Output all of the data exactly as it appears, but leave out any pictures it contains.

Difference listings

========

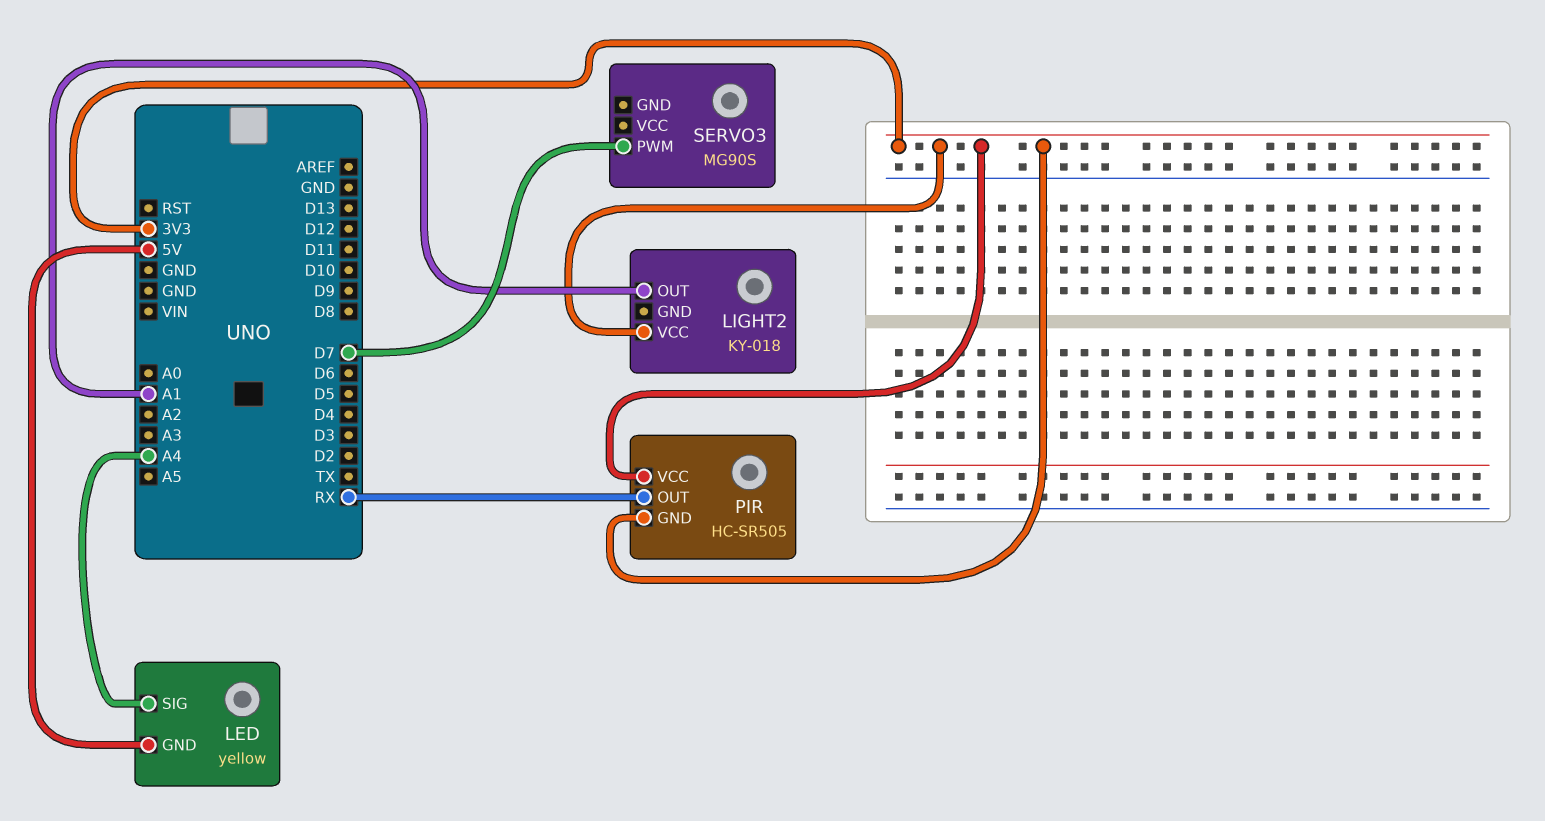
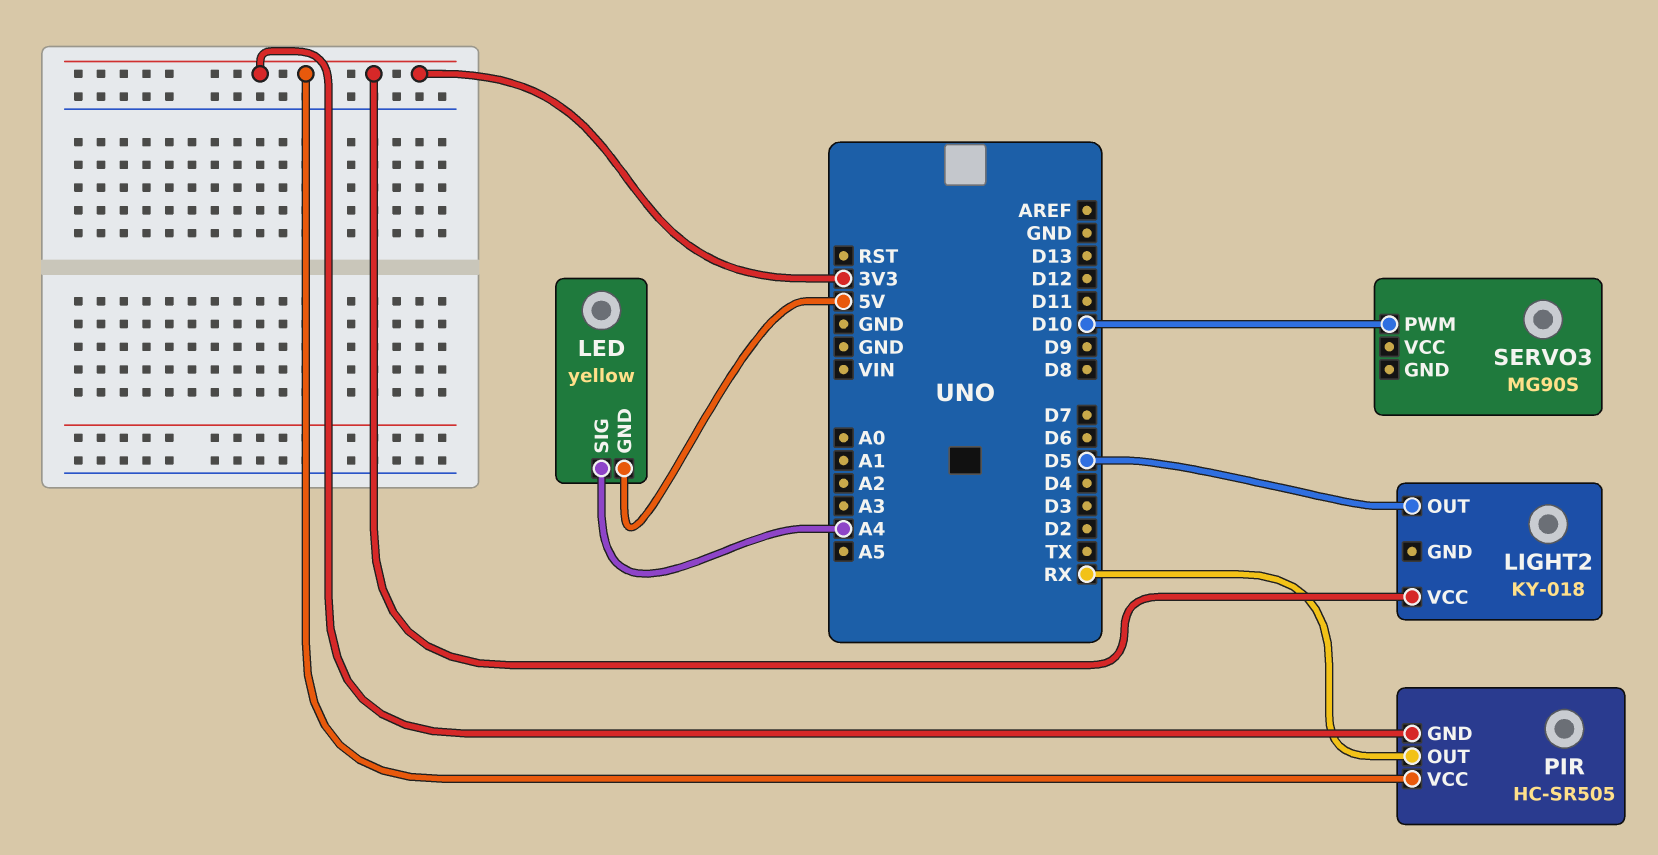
LIGHT2 pin OUT: A1 -> D5
SERVO3 pin PWM: D7 -> D10

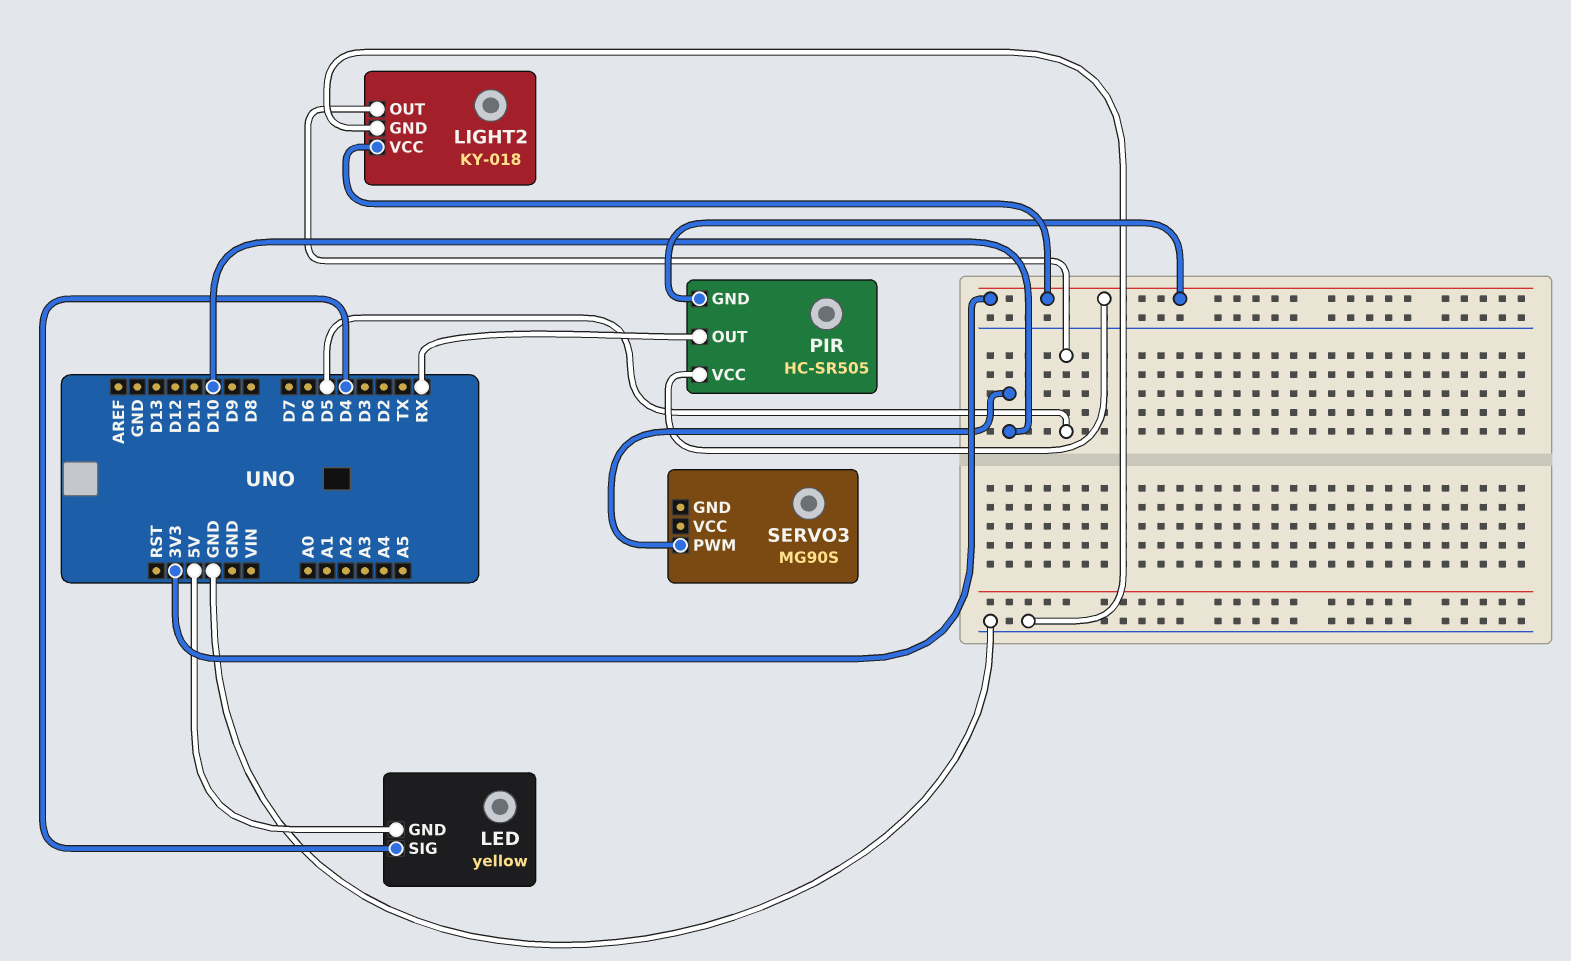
LED pin SIG: A4 -> D4
LIGHT2 pin GND: none -> GND

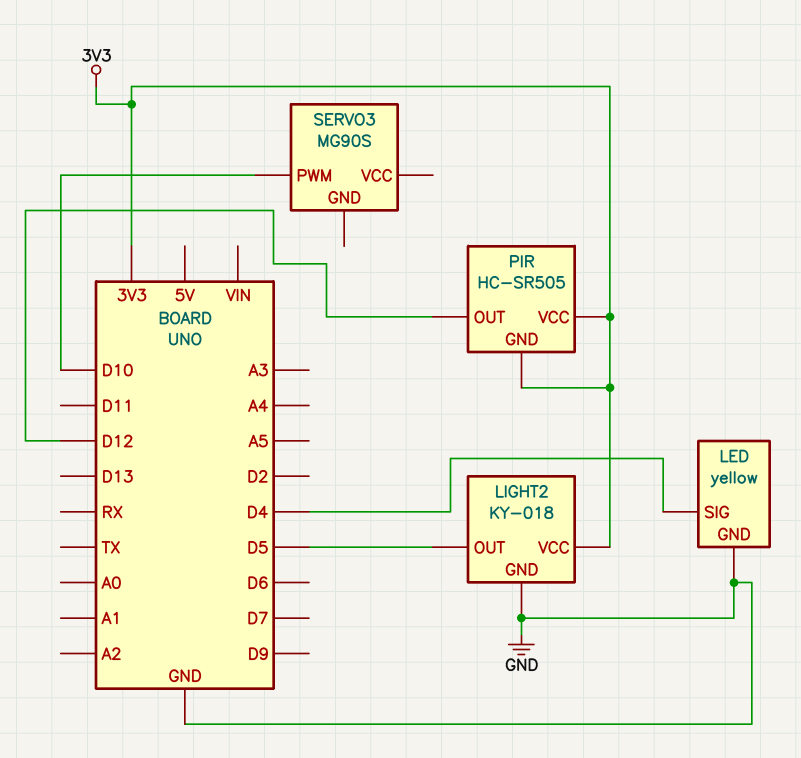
LED pin GND: 5V -> GND
PIR pin OUT: RX -> D12

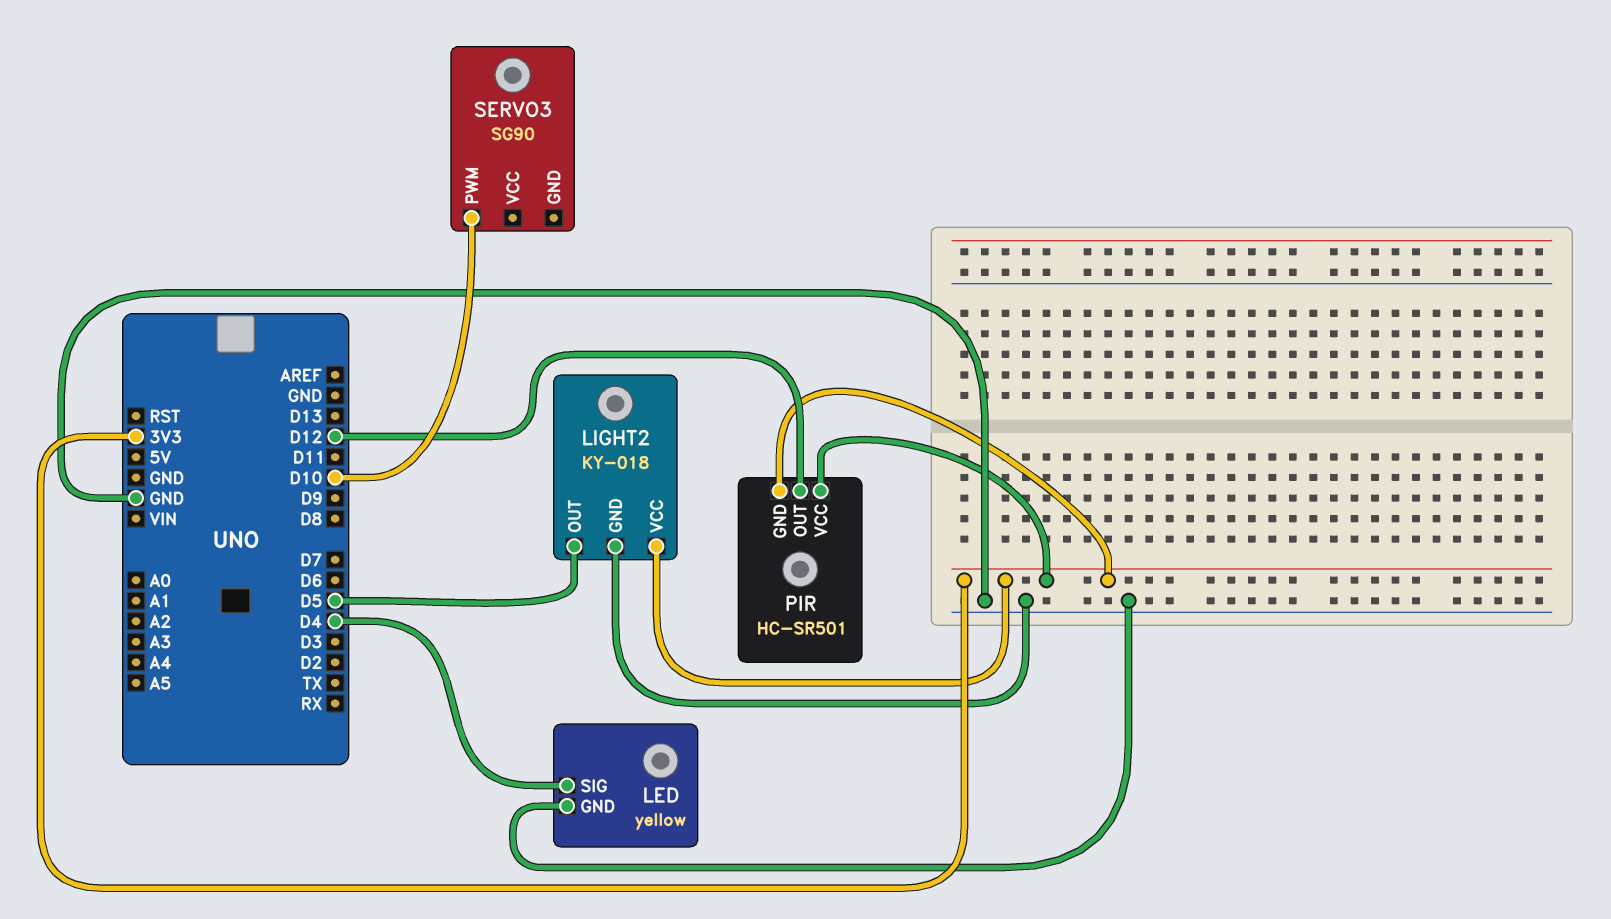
PIR: HC-SR505 -> HC-SR501
SERVO3: MG90S -> SG90

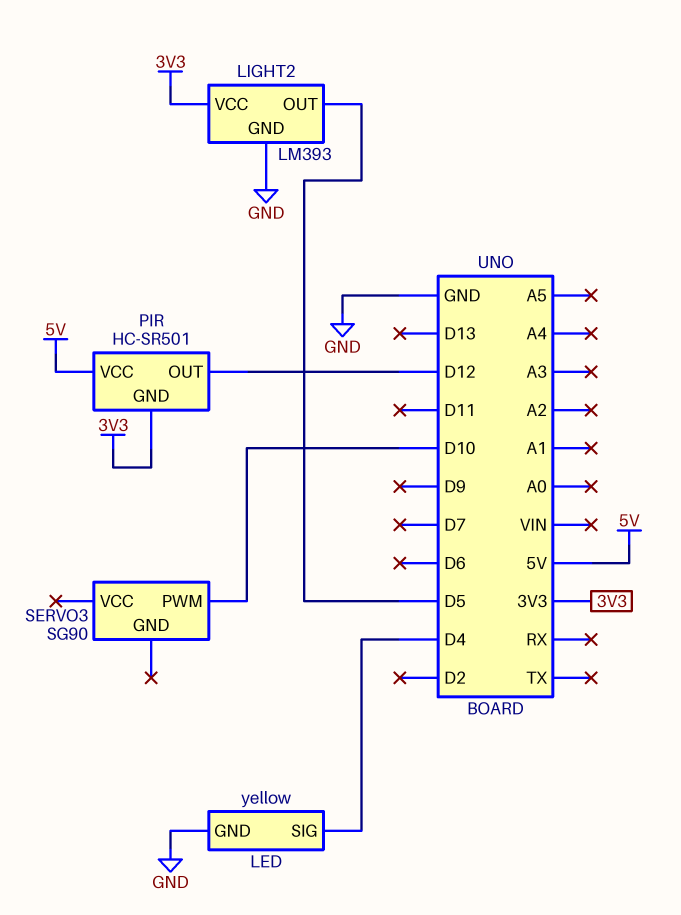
LIGHT2: KY-018 -> LM393
PIR pin VCC: 3V3 -> 5V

========

* **Completed exercise**
LIGHT2 pin OUT: A1 -> D5
SERVO3 pin PWM: D7 -> D10

LED pin SIG: A4 -> D4
LIGHT2 pin GND: none -> GND

LED pin GND: 5V -> GND
PIR pin OUT: RX -> D12

PIR: HC-SR505 -> HC-SR501
SERVO3: MG90S -> SG90

LIGHT2: KY-018 -> LM393
PIR pin VCC: 3V3 -> 5V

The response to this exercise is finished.